* _Goal of the exercise_:
Please copy out the items below, replacing every "dial" with "face" and changing nothing else.

* _Excerpted data_:

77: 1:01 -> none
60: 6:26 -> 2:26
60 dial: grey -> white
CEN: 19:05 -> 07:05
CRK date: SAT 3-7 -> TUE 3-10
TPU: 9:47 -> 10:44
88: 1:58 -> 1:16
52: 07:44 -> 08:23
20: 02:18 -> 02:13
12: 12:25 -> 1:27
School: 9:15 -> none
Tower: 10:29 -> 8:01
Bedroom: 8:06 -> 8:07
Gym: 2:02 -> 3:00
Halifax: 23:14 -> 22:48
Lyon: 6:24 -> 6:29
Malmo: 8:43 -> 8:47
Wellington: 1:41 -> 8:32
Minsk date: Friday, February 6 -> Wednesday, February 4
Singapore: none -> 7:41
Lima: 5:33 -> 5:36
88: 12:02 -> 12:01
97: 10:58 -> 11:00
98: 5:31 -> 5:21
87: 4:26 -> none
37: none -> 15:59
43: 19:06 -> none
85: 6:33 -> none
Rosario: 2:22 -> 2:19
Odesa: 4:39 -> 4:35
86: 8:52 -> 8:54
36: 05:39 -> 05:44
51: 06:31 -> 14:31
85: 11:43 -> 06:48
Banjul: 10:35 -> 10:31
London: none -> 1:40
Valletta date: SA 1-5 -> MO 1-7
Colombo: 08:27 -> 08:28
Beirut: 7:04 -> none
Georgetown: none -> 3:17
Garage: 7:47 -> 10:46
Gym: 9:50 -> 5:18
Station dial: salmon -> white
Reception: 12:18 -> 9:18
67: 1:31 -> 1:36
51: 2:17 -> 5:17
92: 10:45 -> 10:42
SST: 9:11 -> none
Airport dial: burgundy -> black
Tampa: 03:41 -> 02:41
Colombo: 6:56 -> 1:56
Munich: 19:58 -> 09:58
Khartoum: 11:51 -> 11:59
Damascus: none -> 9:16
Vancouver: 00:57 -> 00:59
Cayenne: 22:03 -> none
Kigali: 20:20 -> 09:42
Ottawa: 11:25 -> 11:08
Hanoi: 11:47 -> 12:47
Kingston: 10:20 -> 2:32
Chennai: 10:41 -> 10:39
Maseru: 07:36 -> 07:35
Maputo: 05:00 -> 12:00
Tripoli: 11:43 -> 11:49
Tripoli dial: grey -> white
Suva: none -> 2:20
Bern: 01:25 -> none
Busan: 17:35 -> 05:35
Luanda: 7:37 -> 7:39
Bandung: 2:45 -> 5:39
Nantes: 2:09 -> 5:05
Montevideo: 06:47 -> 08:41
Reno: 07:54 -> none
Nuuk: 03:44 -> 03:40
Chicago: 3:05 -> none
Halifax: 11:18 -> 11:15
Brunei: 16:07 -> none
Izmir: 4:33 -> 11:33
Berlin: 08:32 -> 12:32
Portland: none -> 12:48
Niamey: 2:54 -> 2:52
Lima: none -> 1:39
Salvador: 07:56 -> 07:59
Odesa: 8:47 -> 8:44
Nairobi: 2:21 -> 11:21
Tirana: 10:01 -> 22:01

* _Worked solution_:
77: 1:01 -> none
60: 6:26 -> 2:26
60 face: grey -> white
CEN: 19:05 -> 07:05
CRK date: SAT 3-7 -> TUE 3-10
TPU: 9:47 -> 10:44
88: 1:58 -> 1:16
52: 07:44 -> 08:23
20: 02:18 -> 02:13
12: 12:25 -> 1:27
School: 9:15 -> none
Tower: 10:29 -> 8:01
Bedroom: 8:06 -> 8:07
Gym: 2:02 -> 3:00
Halifax: 23:14 -> 22:48
Lyon: 6:24 -> 6:29
Malmo: 8:43 -> 8:47
Wellington: 1:41 -> 8:32
Minsk date: Friday, February 6 -> Wednesday, February 4
Singapore: none -> 7:41
Lima: 5:33 -> 5:36
88: 12:02 -> 12:01
97: 10:58 -> 11:00
98: 5:31 -> 5:21
87: 4:26 -> none
37: none -> 15:59
43: 19:06 -> none
85: 6:33 -> none
Rosario: 2:22 -> 2:19
Odesa: 4:39 -> 4:35
86: 8:52 -> 8:54
36: 05:39 -> 05:44
51: 06:31 -> 14:31
85: 11:43 -> 06:48
Banjul: 10:35 -> 10:31
London: none -> 1:40
Valletta date: SA 1-5 -> MO 1-7
Colombo: 08:27 -> 08:28
Beirut: 7:04 -> none
Georgetown: none -> 3:17
Garage: 7:47 -> 10:46
Gym: 9:50 -> 5:18
Station face: salmon -> white
Reception: 12:18 -> 9:18
67: 1:31 -> 1:36
51: 2:17 -> 5:17
92: 10:45 -> 10:42
SST: 9:11 -> none
Airport face: burgundy -> black
Tampa: 03:41 -> 02:41
Colombo: 6:56 -> 1:56
Munich: 19:58 -> 09:58
Khartoum: 11:51 -> 11:59
Damascus: none -> 9:16
Vancouver: 00:57 -> 00:59
Cayenne: 22:03 -> none
Kigali: 20:20 -> 09:42
Ottawa: 11:25 -> 11:08
Hanoi: 11:47 -> 12:47
Kingston: 10:20 -> 2:32
Chennai: 10:41 -> 10:39
Maseru: 07:36 -> 07:35
Maputo: 05:00 -> 12:00
Tripoli: 11:43 -> 11:49
Tripoli face: grey -> white
Suva: none -> 2:20
Bern: 01:25 -> none
Busan: 17:35 -> 05:35
Luanda: 7:37 -> 7:39
Bandung: 2:45 -> 5:39
Nantes: 2:09 -> 5:05
Montevideo: 06:47 -> 08:41
Reno: 07:54 -> none
Nuuk: 03:44 -> 03:40
Chicago: 3:05 -> none
Halifax: 11:18 -> 11:15
Brunei: 16:07 -> none
Izmir: 4:33 -> 11:33
Berlin: 08:32 -> 12:32
Portland: none -> 12:48
Niamey: 2:54 -> 2:52
Lima: none -> 1:39
Salvador: 07:56 -> 07:59
Odesa: 8:47 -> 8:44
Nairobi: 2:21 -> 11:21
Tirana: 10:01 -> 22:01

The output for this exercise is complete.